- **Task**
Please set out every item below as a numbered list, leaving out any blank lines.

- **Data records**
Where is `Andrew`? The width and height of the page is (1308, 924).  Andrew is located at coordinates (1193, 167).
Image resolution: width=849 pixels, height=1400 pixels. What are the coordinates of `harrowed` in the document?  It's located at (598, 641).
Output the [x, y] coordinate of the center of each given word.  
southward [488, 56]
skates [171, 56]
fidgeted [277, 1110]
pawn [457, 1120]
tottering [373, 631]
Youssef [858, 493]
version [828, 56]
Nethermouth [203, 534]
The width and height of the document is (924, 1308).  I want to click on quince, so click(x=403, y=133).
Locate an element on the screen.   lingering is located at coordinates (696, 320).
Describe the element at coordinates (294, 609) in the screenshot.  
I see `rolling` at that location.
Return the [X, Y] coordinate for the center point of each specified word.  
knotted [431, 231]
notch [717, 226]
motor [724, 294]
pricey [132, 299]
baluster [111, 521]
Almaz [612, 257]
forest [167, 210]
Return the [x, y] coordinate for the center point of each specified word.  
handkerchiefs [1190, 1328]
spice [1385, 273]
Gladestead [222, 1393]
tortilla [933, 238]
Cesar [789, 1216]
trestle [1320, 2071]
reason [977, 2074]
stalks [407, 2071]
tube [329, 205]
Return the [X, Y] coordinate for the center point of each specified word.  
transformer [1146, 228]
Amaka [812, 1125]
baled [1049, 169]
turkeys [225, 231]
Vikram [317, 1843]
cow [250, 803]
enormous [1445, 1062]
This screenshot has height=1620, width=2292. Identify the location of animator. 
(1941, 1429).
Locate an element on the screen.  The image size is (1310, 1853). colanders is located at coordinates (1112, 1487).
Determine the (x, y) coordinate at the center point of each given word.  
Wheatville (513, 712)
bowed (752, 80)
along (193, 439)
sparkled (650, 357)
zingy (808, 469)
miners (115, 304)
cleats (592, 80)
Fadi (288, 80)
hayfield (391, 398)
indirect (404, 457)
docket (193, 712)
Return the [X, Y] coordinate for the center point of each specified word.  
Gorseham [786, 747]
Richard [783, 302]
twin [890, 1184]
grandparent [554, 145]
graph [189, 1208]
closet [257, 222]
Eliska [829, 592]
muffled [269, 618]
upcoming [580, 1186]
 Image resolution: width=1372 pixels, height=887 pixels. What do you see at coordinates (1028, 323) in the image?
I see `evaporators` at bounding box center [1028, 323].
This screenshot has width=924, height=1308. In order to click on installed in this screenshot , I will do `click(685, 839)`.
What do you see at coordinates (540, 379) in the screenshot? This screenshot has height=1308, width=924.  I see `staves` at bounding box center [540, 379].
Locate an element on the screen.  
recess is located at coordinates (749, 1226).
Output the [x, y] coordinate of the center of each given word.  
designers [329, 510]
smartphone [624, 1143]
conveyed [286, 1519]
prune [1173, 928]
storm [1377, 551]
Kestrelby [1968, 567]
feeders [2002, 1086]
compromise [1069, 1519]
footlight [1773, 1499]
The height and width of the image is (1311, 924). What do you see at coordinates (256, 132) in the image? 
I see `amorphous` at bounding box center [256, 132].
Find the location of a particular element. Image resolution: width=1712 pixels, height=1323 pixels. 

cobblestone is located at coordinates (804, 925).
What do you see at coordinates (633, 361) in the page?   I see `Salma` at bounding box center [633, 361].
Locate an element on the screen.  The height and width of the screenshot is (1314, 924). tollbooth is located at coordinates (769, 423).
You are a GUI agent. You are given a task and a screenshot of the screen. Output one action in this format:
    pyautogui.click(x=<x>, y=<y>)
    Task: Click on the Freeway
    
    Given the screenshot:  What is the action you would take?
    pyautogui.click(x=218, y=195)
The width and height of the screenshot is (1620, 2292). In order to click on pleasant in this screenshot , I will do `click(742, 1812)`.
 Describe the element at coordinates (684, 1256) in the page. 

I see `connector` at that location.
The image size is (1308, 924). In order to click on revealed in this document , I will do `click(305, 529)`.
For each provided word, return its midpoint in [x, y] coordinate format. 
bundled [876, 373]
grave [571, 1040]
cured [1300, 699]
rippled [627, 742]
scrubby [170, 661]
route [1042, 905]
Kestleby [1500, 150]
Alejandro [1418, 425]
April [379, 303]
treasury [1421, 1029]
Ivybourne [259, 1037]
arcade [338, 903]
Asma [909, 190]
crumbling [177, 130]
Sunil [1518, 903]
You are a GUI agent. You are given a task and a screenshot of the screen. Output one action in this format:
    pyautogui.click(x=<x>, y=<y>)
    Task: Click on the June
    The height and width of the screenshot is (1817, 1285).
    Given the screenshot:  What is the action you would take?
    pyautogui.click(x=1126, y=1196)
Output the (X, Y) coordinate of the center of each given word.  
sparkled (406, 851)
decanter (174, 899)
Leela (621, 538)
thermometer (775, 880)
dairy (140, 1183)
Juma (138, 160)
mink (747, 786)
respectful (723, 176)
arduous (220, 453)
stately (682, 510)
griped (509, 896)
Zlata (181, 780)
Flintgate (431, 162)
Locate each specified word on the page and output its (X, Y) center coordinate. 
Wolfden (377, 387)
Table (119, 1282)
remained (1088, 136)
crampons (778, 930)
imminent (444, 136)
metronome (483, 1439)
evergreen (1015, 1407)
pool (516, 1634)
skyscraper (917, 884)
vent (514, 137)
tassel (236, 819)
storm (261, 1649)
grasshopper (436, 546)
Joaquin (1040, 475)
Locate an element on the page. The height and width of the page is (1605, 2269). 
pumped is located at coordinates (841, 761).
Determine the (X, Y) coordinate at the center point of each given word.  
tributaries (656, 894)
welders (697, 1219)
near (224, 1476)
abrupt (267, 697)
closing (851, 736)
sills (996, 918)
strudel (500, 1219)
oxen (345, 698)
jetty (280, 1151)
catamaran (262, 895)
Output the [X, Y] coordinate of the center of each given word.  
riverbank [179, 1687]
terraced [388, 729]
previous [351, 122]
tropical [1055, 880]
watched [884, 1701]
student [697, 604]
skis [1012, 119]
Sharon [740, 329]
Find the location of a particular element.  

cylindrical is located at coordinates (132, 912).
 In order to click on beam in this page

- **Expected output**
1. Where is `Andrew`? The width and height of the page is (1308, 924).  Andrew is located at coordinates (1193, 167).
2. Image resolution: width=849 pixels, height=1400 pixels. What are the coordinates of `harrowed` in the document?  It's located at (598, 641).
3. Output the [x, y] coordinate of the center of each given word.  
4. southward [488, 56]
5. skates [171, 56]
6. fidgeted [277, 1110]
7. pawn [457, 1120]
8. tottering [373, 631]
9. Youssef [858, 493]
10. version [828, 56]
11. Nethermouth [203, 534]
12. The width and height of the document is (924, 1308).  I want to click on quince, so click(x=403, y=133).
13. Locate an element on the screen.   lingering is located at coordinates (696, 320).
14. Describe the element at coordinates (294, 609) in the screenshot.  
15. I see `rolling` at that location.
16. Return the [X, Y] coordinate for the center point of each specified word.  
17. knotted [431, 231]
18. notch [717, 226]
19. motor [724, 294]
20. pricey [132, 299]
21. baluster [111, 521]
22. Almaz [612, 257]
23. forest [167, 210]
24. Return the [x, y] coordinate for the center point of each specified word.  
25. handkerchiefs [1190, 1328]
26. spice [1385, 273]
27. Gladestead [222, 1393]
28. tortilla [933, 238]
29. Cesar [789, 1216]
30. trestle [1320, 2071]
31. reason [977, 2074]
32. stalks [407, 2071]
33. tube [329, 205]
34. Return the [X, Y] coordinate for the center point of each specified word.  
35. transformer [1146, 228]
36. Amaka [812, 1125]
37. baled [1049, 169]
38. turkeys [225, 231]
39. Vikram [317, 1843]
40. cow [250, 803]
41. enormous [1445, 1062]
42. This screenshot has height=1620, width=2292. Identify the location of animator. 
43. (1941, 1429).
44. Locate an element on the screen.  The image size is (1310, 1853). colanders is located at coordinates (1112, 1487).
45. Determine the (x, y) coordinate at the center point of each given word.  
46. Wheatville (513, 712)
47. bowed (752, 80)
48. along (193, 439)
49. sparkled (650, 357)
50. zingy (808, 469)
51. miners (115, 304)
52. cleats (592, 80)
53. Fadi (288, 80)
54. hayfield (391, 398)
55. indirect (404, 457)
56. docket (193, 712)
57. Return the [X, Y] coordinate for the center point of each specified word.  
58. Gorseham [786, 747]
59. Richard [783, 302]
60. twin [890, 1184]
61. grandparent [554, 145]
62. graph [189, 1208]
63. closet [257, 222]
64. Eliska [829, 592]
65. muffled [269, 618]
66. upcoming [580, 1186]
67.  Image resolution: width=1372 pixels, height=887 pixels. What do you see at coordinates (1028, 323) in the image?
68. I see `evaporators` at bounding box center [1028, 323].
69. This screenshot has width=924, height=1308. In order to click on installed in this screenshot , I will do `click(685, 839)`.
70. What do you see at coordinates (540, 379) in the screenshot? This screenshot has height=1308, width=924.  I see `staves` at bounding box center [540, 379].
71. Locate an element on the screen.  
72. recess is located at coordinates (749, 1226).
73. Output the [x, y] coordinate of the center of each given word.  
74. designers [329, 510]
75. smartphone [624, 1143]
76. conveyed [286, 1519]
77. prune [1173, 928]
78. storm [1377, 551]
79. Kestrelby [1968, 567]
80. feeders [2002, 1086]
81. compromise [1069, 1519]
82. footlight [1773, 1499]
83. The height and width of the image is (1311, 924). What do you see at coordinates (256, 132) in the image? 
84. I see `amorphous` at bounding box center [256, 132].
85. Find the location of a particular element. Image resolution: width=1712 pixels, height=1323 pixels. 
86. cobblestone is located at coordinates (804, 925).
87. What do you see at coordinates (633, 361) in the page?   I see `Salma` at bounding box center [633, 361].
88. Locate an element on the screen.  The height and width of the screenshot is (1314, 924). tollbooth is located at coordinates (769, 423).
89. You are a GUI agent. You are given a task and a screenshot of the screen. Output one action in this format:
90.     pyautogui.click(x=<x>, y=<y>)
91.     Task: Click on the Freeway
92.     Given the screenshot:  What is the action you would take?
93.     pyautogui.click(x=218, y=195)
94. The width and height of the screenshot is (1620, 2292). In order to click on pleasant in this screenshot , I will do `click(742, 1812)`.
95.  Describe the element at coordinates (684, 1256) in the page. 
96. I see `connector` at that location.
97. The image size is (1308, 924). In order to click on revealed in this document , I will do `click(305, 529)`.
98. For each provided word, return its midpoint in [x, y] coordinate format. 
99. bundled [876, 373]
100. grave [571, 1040]
101. cured [1300, 699]
102. rippled [627, 742]
103. scrubby [170, 661]
104. route [1042, 905]
105. Kestleby [1500, 150]
106. Alejandro [1418, 425]
107. April [379, 303]
108. treasury [1421, 1029]
109. Ivybourne [259, 1037]
110. arcade [338, 903]
111. Asma [909, 190]
112. crumbling [177, 130]
113. Sunil [1518, 903]
114. You are a GUI agent. You are given a task and a screenshot of the screen. Output one action in this format:
115.     pyautogui.click(x=<x>, y=<y>)
116.     Task: Click on the June
117.     The height and width of the screenshot is (1817, 1285).
118.     Given the screenshot:  What is the action you would take?
119.     pyautogui.click(x=1126, y=1196)
120. Output the (X, Y) coordinate of the center of each given word.  
121. sparkled (406, 851)
122. decanter (174, 899)
123. Leela (621, 538)
124. thermometer (775, 880)
125. dairy (140, 1183)
126. Juma (138, 160)
127. mink (747, 786)
128. respectful (723, 176)
129. arduous (220, 453)
130. stately (682, 510)
131. griped (509, 896)
132. Zlata (181, 780)
133. Flintgate (431, 162)
134. Locate each specified word on the page and output its (X, Y) center coordinate. 
135. Wolfden (377, 387)
136. Table (119, 1282)
137. remained (1088, 136)
138. crampons (778, 930)
139. imminent (444, 136)
140. metronome (483, 1439)
141. evergreen (1015, 1407)
142. pool (516, 1634)
143. skyscraper (917, 884)
144. vent (514, 137)
145. tassel (236, 819)
146. storm (261, 1649)
147. grasshopper (436, 546)
148. Joaquin (1040, 475)
149. Locate an element on the page. The height and width of the page is (1605, 2269). 
150. pumped is located at coordinates (841, 761).
151. Determine the (X, Y) coordinate at the center point of each given word.  
152. tributaries (656, 894)
153. welders (697, 1219)
154. near (224, 1476)
155. abrupt (267, 697)
156. closing (851, 736)
157. sills (996, 918)
158. strudel (500, 1219)
159. oxen (345, 698)
160. jetty (280, 1151)
161. catamaran (262, 895)
162. Output the [X, Y] coordinate of the center of each given word.  
163. riverbank [179, 1687]
164. terraced [388, 729]
165. previous [351, 122]
166. tropical [1055, 880]
167. watched [884, 1701]
168. student [697, 604]
169. skis [1012, 119]
170. Sharon [740, 329]
171. Find the location of a particular element.  
172. cylindrical is located at coordinates (132, 912).
173.  In order to click on beam in this page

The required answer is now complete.